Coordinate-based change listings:
+++
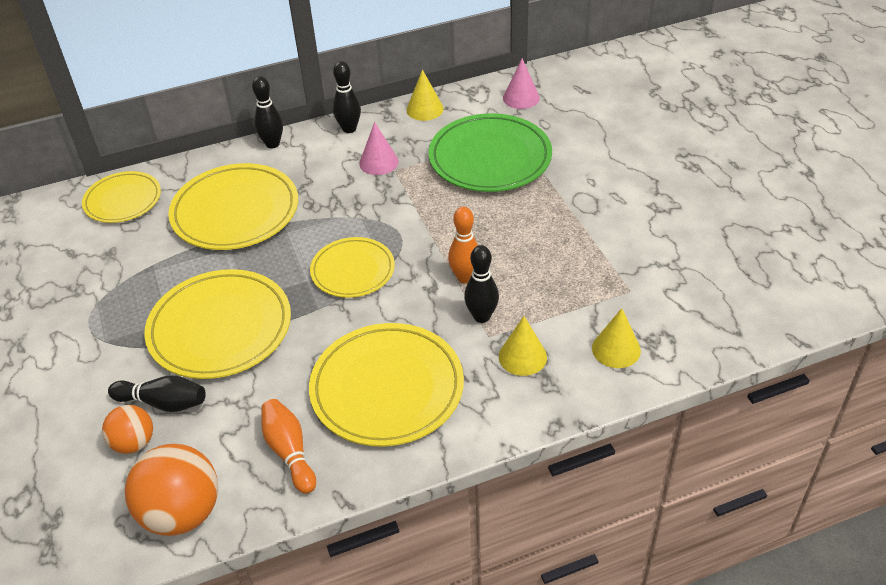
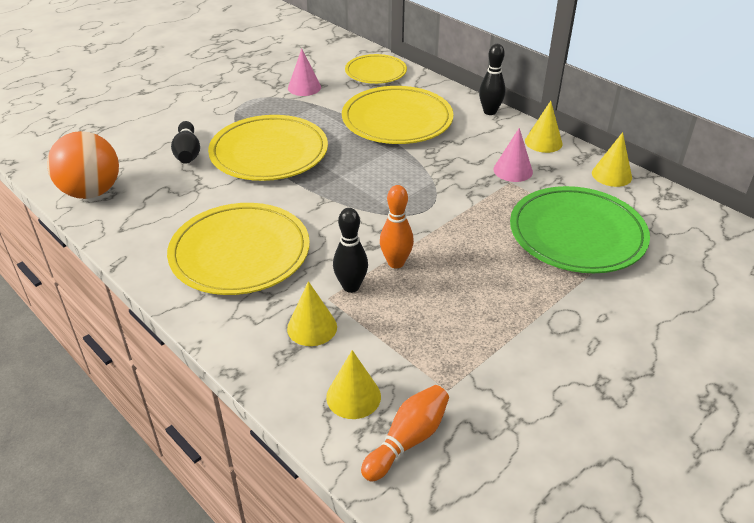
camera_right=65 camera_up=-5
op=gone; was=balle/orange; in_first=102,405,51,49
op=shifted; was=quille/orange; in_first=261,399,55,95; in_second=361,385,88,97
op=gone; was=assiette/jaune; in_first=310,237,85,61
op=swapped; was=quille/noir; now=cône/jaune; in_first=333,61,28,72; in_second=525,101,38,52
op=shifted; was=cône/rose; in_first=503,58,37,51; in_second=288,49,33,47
+++
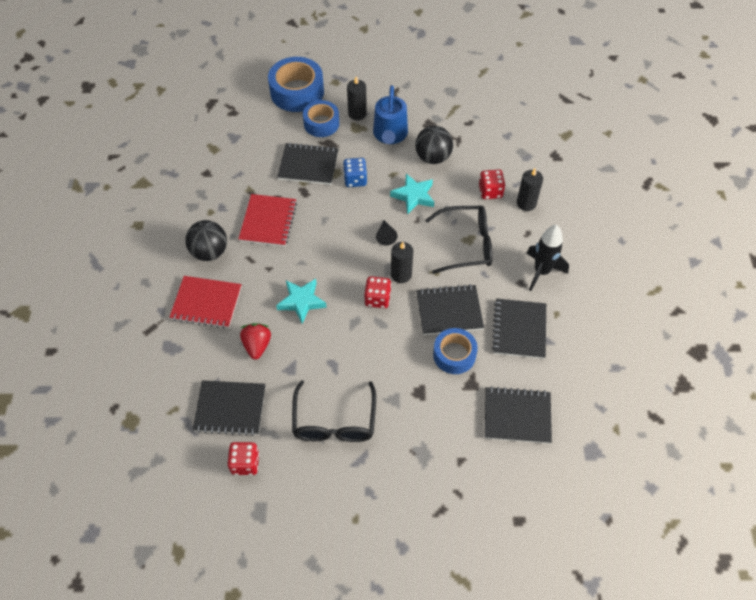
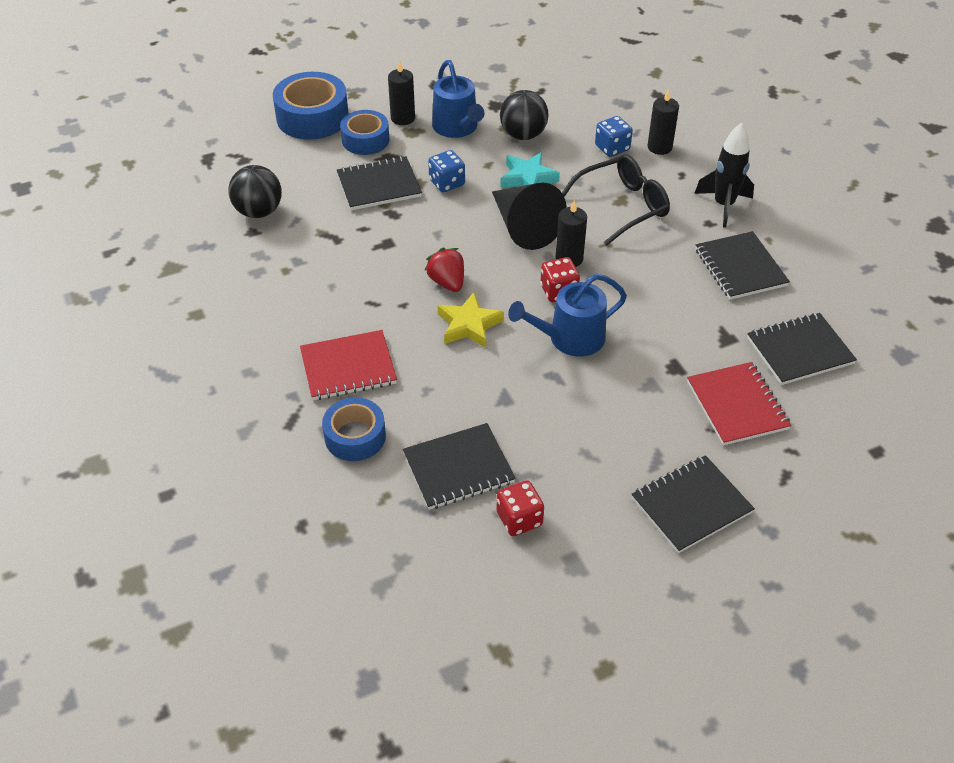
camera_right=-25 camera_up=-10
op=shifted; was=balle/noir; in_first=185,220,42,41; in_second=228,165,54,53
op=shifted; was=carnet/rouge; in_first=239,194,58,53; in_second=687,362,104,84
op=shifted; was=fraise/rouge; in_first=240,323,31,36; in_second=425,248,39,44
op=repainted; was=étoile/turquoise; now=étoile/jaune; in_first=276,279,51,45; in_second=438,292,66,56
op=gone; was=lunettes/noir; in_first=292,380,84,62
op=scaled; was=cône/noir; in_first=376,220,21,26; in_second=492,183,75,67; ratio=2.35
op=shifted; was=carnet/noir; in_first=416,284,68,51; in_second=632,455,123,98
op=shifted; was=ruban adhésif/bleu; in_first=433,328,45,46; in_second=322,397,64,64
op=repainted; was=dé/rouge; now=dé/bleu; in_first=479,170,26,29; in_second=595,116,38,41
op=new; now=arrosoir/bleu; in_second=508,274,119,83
+++
- [Prompt]:
For each line in the data that contains the string "cône", give a copy of that line.

- [Output]:
op=swapped; was=quille/noir; now=cône/jaune; in_first=333,61,28,72; in_second=525,101,38,52
op=shifted; was=cône/rose; in_first=503,58,37,51; in_second=288,49,33,47
op=scaled; was=cône/noir; in_first=376,220,21,26; in_second=492,183,75,67; ratio=2.35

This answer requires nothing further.